-- Task to carry out --
Return exactly the lines below, starting with the one that has "orange brick B1 level 1 -> none" and going on through the one that has "brown brick E1:E2 level 1 -> none".

-- Provided records --
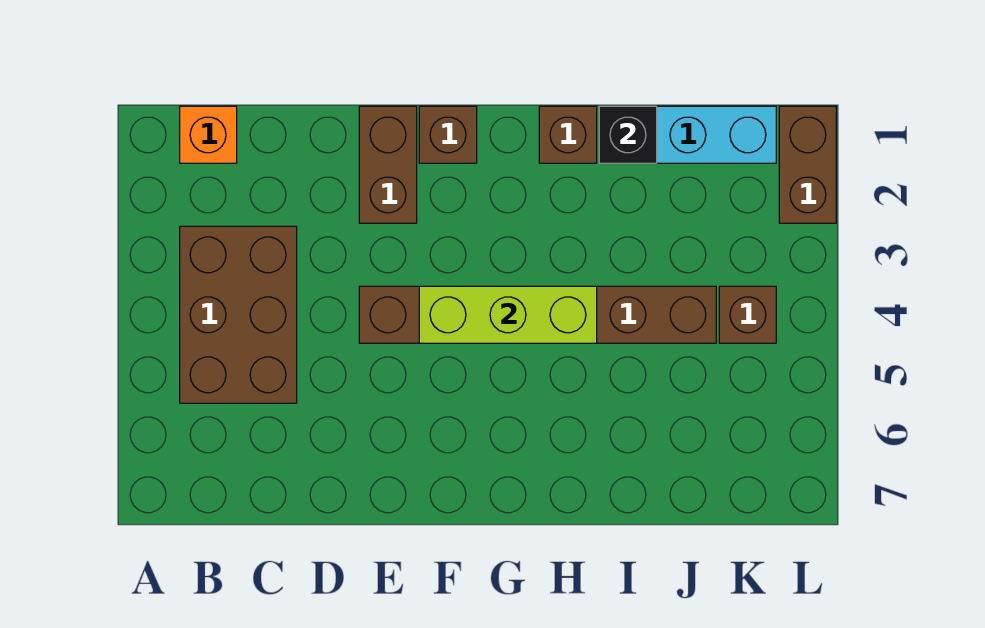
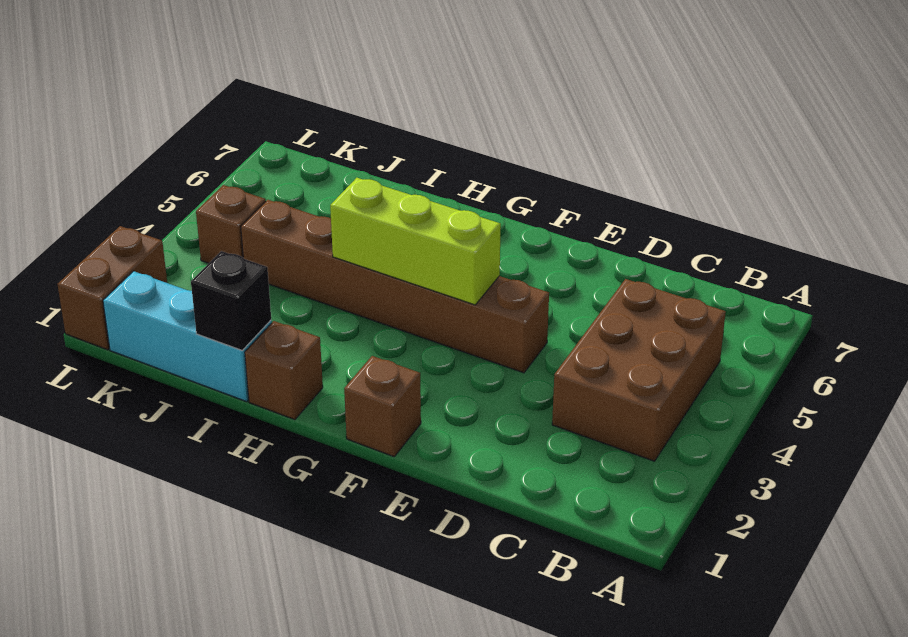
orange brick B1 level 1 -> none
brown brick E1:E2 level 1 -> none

* * *

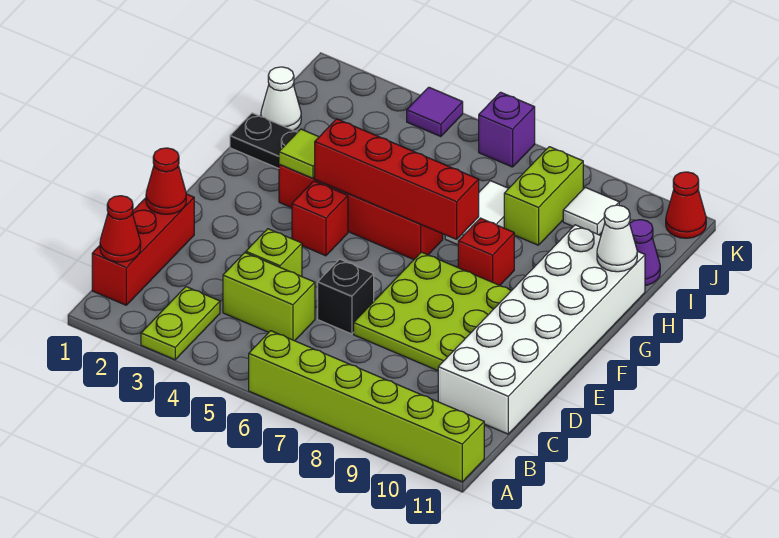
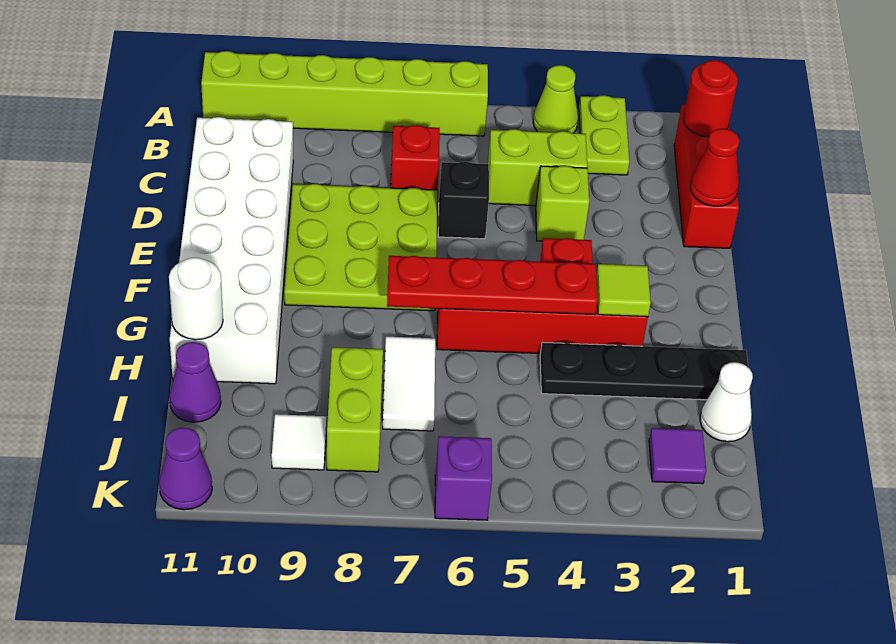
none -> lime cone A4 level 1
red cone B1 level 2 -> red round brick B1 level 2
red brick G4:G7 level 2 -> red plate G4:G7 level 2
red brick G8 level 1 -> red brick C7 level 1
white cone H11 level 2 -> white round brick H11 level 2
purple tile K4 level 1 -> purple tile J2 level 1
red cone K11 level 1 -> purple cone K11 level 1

-- Exercise solution --
orange brick B1 level 1 -> none
brown brick E1:E2 level 1 -> none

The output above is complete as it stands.